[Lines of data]

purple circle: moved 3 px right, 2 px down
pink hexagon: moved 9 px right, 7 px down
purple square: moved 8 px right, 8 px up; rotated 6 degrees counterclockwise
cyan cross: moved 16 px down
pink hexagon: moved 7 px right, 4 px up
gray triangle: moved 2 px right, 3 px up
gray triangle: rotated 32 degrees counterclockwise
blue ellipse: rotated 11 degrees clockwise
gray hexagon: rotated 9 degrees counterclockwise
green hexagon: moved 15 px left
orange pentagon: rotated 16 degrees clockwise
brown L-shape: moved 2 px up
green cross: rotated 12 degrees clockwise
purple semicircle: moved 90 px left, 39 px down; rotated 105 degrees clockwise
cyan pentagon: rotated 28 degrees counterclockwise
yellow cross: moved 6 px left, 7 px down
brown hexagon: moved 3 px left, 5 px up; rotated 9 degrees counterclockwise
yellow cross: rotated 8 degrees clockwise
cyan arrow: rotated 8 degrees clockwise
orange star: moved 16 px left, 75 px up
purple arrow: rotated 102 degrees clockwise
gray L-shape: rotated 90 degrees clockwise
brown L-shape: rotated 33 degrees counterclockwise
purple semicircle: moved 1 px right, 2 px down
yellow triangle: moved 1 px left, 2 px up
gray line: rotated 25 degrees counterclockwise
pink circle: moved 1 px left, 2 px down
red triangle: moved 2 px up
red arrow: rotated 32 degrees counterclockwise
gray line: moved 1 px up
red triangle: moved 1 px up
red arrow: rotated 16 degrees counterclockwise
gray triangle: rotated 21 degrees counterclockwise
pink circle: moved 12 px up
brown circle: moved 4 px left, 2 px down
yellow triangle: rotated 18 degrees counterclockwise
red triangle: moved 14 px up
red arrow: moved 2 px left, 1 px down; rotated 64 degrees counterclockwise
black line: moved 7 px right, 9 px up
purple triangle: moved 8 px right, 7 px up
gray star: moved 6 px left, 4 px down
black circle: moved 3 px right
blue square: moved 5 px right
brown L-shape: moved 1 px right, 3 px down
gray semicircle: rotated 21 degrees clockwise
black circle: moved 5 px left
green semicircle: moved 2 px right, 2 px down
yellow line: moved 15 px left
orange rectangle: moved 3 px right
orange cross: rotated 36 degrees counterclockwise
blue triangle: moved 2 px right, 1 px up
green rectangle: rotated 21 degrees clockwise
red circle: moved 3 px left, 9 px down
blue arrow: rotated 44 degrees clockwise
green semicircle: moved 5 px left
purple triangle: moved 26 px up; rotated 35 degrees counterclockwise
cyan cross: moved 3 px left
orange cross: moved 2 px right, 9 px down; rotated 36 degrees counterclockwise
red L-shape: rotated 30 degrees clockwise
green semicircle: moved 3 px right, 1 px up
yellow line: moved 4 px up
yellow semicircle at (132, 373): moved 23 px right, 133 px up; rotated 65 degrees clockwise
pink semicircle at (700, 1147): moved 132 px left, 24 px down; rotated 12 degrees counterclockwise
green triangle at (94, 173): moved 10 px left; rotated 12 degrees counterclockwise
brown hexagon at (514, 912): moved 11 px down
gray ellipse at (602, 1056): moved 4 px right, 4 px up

Directive. Reproduce every one of the records above word for word.

Result for this task.
purple circle: moved 3 px right, 2 px down
pink hexagon: moved 9 px right, 7 px down
purple square: moved 8 px right, 8 px up; rotated 6 degrees counterclockwise
cyan cross: moved 16 px down
pink hexagon: moved 7 px right, 4 px up
gray triangle: moved 2 px right, 3 px up
gray triangle: rotated 32 degrees counterclockwise
blue ellipse: rotated 11 degrees clockwise
gray hexagon: rotated 9 degrees counterclockwise
green hexagon: moved 15 px left
orange pentagon: rotated 16 degrees clockwise
brown L-shape: moved 2 px up
green cross: rotated 12 degrees clockwise
purple semicircle: moved 90 px left, 39 px down; rotated 105 degrees clockwise
cyan pentagon: rotated 28 degrees counterclockwise
yellow cross: moved 6 px left, 7 px down
brown hexagon: moved 3 px left, 5 px up; rotated 9 degrees counterclockwise
yellow cross: rotated 8 degrees clockwise
cyan arrow: rotated 8 degrees clockwise
orange star: moved 16 px left, 75 px up
purple arrow: rotated 102 degrees clockwise
gray L-shape: rotated 90 degrees clockwise
brown L-shape: rotated 33 degrees counterclockwise
purple semicircle: moved 1 px right, 2 px down
yellow triangle: moved 1 px left, 2 px up
gray line: rotated 25 degrees counterclockwise
pink circle: moved 1 px left, 2 px down
red triangle: moved 2 px up
red arrow: rotated 32 degrees counterclockwise
gray line: moved 1 px up
red triangle: moved 1 px up
red arrow: rotated 16 degrees counterclockwise
gray triangle: rotated 21 degrees counterclockwise
pink circle: moved 12 px up
brown circle: moved 4 px left, 2 px down
yellow triangle: rotated 18 degrees counterclockwise
red triangle: moved 14 px up
red arrow: moved 2 px left, 1 px down; rotated 64 degrees counterclockwise
black line: moved 7 px right, 9 px up
purple triangle: moved 8 px right, 7 px up
gray star: moved 6 px left, 4 px down
black circle: moved 3 px right
blue square: moved 5 px right
brown L-shape: moved 1 px right, 3 px down
gray semicircle: rotated 21 degrees clockwise
black circle: moved 5 px left
green semicircle: moved 2 px right, 2 px down
yellow line: moved 15 px left
orange rectangle: moved 3 px right
orange cross: rotated 36 degrees counterclockwise
blue triangle: moved 2 px right, 1 px up
green rectangle: rotated 21 degrees clockwise
red circle: moved 3 px left, 9 px down
blue arrow: rotated 44 degrees clockwise
green semicircle: moved 5 px left
purple triangle: moved 26 px up; rotated 35 degrees counterclockwise
cyan cross: moved 3 px left
orange cross: moved 2 px right, 9 px down; rotated 36 degrees counterclockwise
red L-shape: rotated 30 degrees clockwise
green semicircle: moved 3 px right, 1 px up
yellow line: moved 4 px up
yellow semicircle at (132, 373): moved 23 px right, 133 px up; rotated 65 degrees clockwise
pink semicircle at (700, 1147): moved 132 px left, 24 px down; rotated 12 degrees counterclockwise
green triangle at (94, 173): moved 10 px left; rotated 12 degrees counterclockwise
brown hexagon at (514, 912): moved 11 px down
gray ellipse at (602, 1056): moved 4 px right, 4 px up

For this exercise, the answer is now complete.